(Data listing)

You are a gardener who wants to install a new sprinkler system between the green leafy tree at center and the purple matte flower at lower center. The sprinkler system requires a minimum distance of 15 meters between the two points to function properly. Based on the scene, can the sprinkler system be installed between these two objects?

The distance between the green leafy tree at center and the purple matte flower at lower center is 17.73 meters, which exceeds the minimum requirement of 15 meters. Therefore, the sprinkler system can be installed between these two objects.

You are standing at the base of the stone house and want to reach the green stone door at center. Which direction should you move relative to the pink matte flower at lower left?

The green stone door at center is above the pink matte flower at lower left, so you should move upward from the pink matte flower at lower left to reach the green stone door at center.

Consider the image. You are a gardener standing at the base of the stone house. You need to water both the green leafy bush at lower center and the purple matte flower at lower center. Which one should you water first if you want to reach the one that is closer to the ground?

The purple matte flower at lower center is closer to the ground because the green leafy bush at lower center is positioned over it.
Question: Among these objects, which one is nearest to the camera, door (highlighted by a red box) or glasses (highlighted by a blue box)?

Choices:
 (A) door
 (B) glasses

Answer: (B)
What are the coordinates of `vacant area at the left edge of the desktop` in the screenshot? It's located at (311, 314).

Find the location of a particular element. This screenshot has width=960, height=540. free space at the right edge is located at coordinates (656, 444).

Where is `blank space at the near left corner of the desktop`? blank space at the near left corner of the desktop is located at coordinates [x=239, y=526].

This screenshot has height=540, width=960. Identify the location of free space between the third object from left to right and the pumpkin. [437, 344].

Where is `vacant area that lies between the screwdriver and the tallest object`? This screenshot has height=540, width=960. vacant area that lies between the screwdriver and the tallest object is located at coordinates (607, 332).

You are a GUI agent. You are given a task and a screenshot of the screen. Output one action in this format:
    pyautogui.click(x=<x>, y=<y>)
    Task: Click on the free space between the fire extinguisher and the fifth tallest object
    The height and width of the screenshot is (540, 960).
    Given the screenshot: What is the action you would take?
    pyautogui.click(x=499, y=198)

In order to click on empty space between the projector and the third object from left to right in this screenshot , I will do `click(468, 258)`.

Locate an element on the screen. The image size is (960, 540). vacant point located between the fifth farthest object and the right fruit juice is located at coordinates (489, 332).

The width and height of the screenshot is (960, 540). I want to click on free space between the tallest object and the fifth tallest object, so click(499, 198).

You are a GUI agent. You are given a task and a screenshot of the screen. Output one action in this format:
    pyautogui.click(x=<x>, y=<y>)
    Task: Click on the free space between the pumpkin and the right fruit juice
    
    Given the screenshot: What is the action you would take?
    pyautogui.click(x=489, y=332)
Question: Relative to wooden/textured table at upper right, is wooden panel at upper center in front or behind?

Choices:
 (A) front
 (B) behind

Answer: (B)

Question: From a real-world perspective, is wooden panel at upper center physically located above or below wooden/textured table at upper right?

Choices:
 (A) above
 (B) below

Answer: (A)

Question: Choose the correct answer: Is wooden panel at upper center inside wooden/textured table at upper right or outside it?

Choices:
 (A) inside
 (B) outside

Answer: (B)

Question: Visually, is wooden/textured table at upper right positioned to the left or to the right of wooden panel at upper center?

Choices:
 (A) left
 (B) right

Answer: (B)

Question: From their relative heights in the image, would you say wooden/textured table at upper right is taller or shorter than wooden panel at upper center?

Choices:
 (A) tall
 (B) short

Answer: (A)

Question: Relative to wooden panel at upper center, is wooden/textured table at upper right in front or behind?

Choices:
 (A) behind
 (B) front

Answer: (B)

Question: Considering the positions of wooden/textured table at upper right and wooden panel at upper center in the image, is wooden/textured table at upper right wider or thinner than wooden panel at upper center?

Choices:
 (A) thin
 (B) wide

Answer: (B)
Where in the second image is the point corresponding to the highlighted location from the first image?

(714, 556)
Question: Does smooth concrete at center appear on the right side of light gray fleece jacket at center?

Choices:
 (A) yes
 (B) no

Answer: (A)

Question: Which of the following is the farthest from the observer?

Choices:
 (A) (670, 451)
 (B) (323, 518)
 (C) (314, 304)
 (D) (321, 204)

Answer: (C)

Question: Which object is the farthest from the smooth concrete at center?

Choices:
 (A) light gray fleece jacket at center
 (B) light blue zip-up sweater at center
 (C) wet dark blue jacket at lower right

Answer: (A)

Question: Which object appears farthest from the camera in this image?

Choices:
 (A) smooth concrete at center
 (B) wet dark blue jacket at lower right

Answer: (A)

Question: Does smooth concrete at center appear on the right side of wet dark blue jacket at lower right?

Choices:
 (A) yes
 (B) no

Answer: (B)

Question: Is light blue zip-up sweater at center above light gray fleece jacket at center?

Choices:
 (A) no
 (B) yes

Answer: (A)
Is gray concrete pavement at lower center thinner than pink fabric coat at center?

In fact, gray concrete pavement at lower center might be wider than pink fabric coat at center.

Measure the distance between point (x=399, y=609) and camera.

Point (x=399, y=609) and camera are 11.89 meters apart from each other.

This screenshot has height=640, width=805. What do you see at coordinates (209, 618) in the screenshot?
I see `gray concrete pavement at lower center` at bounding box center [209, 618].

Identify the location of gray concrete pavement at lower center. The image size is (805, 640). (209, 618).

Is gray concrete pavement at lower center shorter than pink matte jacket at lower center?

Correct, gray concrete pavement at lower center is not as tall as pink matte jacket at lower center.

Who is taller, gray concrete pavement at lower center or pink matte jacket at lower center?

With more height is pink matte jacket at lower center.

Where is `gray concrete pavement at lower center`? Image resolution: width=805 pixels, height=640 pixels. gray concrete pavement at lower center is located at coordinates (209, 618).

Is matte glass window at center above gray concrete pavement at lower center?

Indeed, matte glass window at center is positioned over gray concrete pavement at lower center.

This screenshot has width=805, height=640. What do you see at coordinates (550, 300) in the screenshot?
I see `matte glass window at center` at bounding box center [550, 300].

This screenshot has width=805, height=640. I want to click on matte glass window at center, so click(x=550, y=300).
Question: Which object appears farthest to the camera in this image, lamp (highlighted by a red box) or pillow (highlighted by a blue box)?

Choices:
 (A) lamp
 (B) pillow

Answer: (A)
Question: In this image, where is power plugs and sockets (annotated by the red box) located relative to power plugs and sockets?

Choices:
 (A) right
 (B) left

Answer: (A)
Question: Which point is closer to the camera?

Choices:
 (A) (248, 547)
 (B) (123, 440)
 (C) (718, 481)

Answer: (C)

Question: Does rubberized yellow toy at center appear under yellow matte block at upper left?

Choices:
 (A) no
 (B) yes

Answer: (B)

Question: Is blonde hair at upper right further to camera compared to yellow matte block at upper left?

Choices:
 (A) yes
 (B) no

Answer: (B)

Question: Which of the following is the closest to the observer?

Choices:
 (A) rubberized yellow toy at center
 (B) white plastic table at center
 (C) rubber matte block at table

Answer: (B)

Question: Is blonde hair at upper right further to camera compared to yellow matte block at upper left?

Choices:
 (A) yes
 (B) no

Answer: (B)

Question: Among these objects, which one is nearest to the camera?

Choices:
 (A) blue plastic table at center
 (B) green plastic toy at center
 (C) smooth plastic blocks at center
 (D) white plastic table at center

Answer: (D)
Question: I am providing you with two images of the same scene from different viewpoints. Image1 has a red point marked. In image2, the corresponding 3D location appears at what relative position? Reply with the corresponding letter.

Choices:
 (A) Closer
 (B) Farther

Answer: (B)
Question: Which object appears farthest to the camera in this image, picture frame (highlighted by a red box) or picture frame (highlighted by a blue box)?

### Instruction
Count the lines of the data above that contain the word "nearest", and reply with the number alone.

### Solution to this problem
2